------ RECORDS SUPPLIED

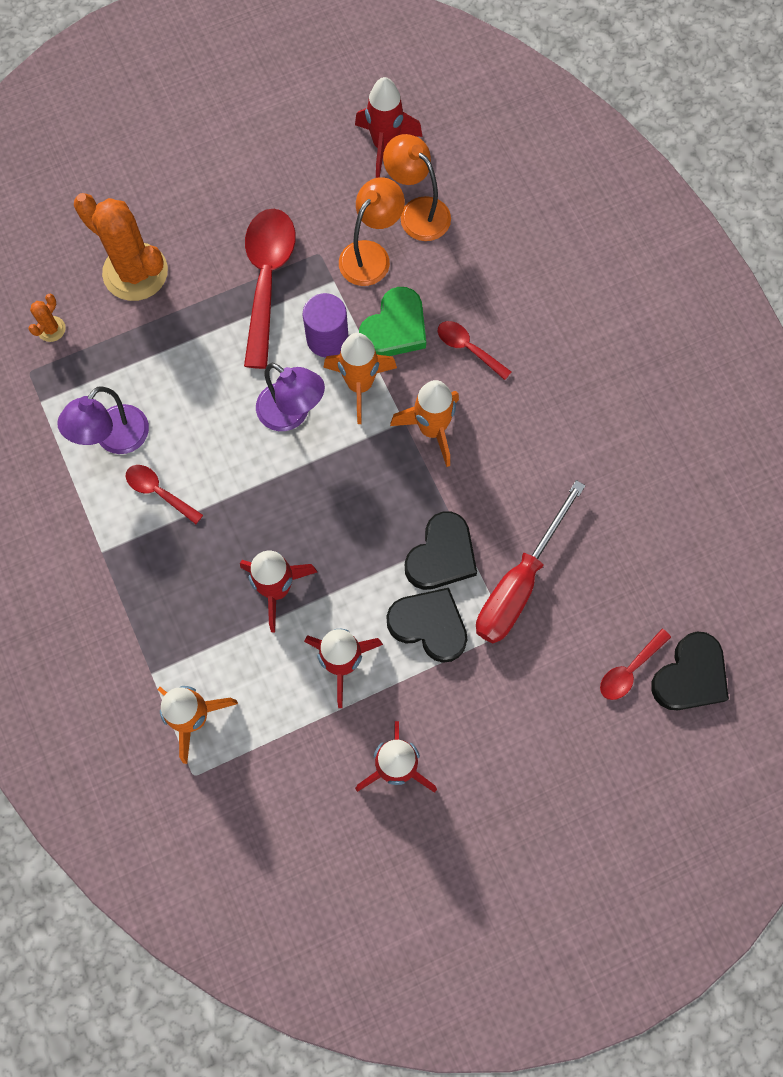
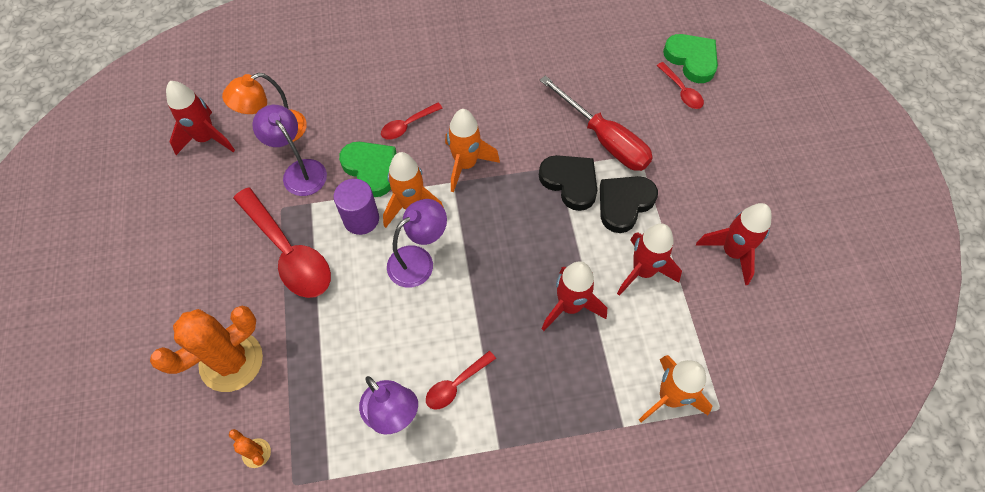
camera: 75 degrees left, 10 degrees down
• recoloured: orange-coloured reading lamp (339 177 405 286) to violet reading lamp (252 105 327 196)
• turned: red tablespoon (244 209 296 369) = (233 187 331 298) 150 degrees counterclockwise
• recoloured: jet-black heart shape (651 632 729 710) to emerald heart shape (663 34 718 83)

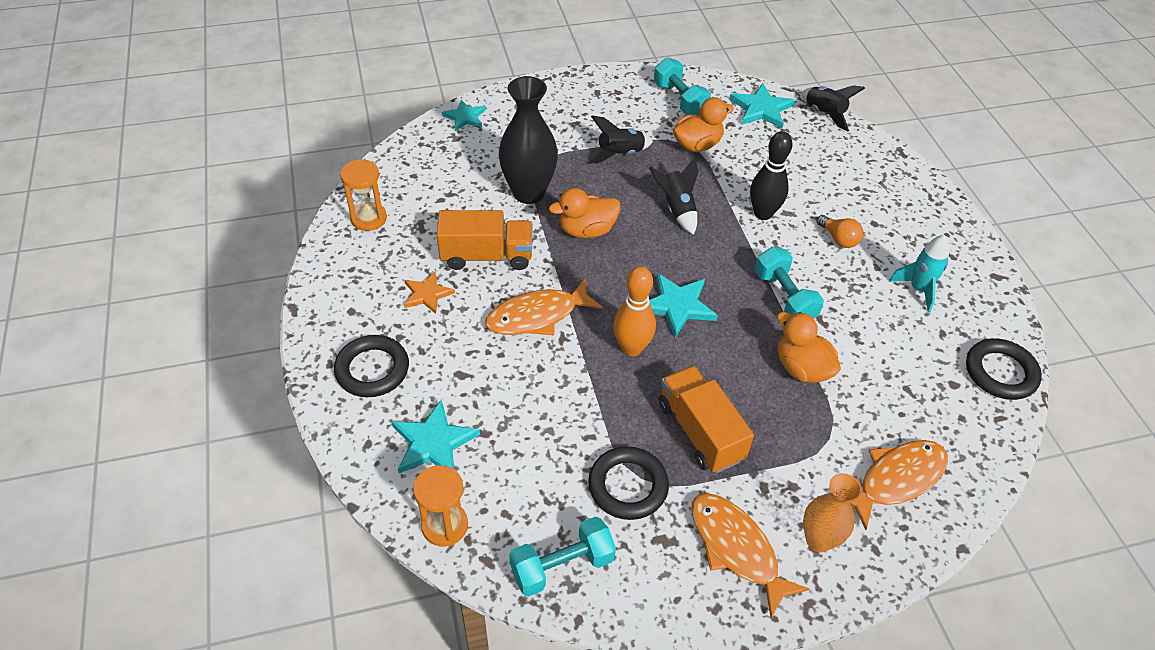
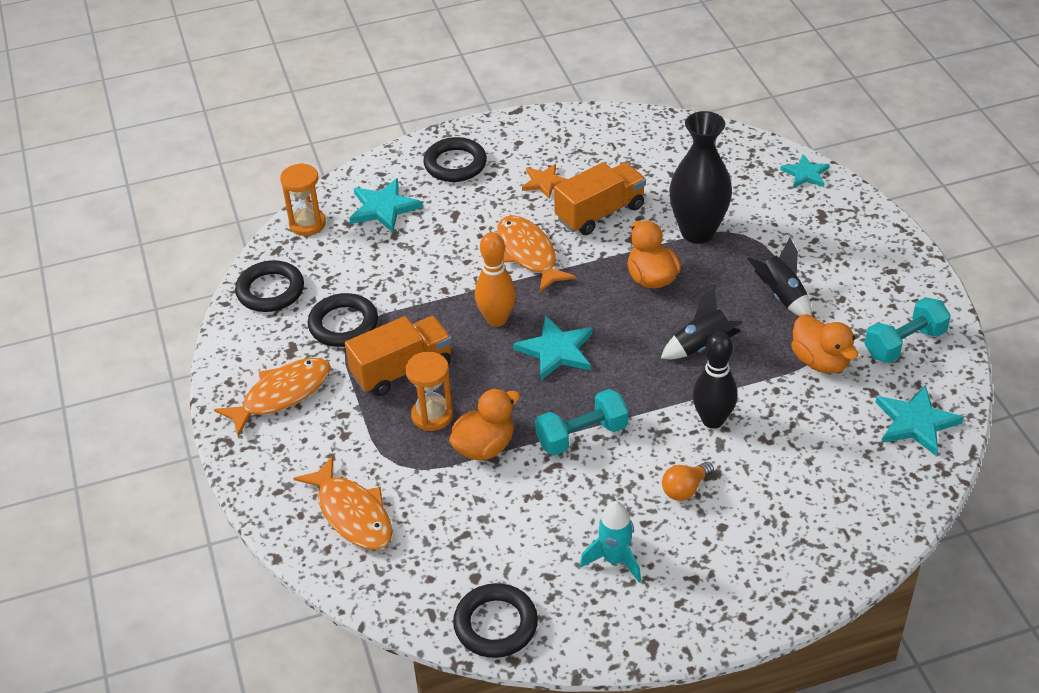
camera: 90 degrees right, 5 degrees down
• removed: jet-black toy rocket (801 85 865 132)
• moved: orange-coloured sand timer (340 159 387 231) to (406 352 453 431)
• turned: orange-coloured truck (437 210 532 270) = (554 162 646 235) 120 degrees counterclockwise
• removed: orange-coloured vase (803 473 862 552)
• replaced: turquoise free weight (509 516 616 597) to jet-black hoop (235 260 304 312)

------------

• YOUR OBJECTIVE: Return all the records exactly. Skip the pictures.

• OUTPUT OF THE TASK:
camera: 75 degrees left, 10 degrees down
• recoloured: orange-coloured reading lamp (339 177 405 286) to violet reading lamp (252 105 327 196)
• turned: red tablespoon (244 209 296 369) = (233 187 331 298) 150 degrees counterclockwise
• recoloured: jet-black heart shape (651 632 729 710) to emerald heart shape (663 34 718 83)

camera: 90 degrees right, 5 degrees down
• removed: jet-black toy rocket (801 85 865 132)
• moved: orange-coloured sand timer (340 159 387 231) to (406 352 453 431)
• turned: orange-coloured truck (437 210 532 270) = (554 162 646 235) 120 degrees counterclockwise
• removed: orange-coloured vase (803 473 862 552)
• replaced: turquoise free weight (509 516 616 597) to jet-black hoop (235 260 304 312)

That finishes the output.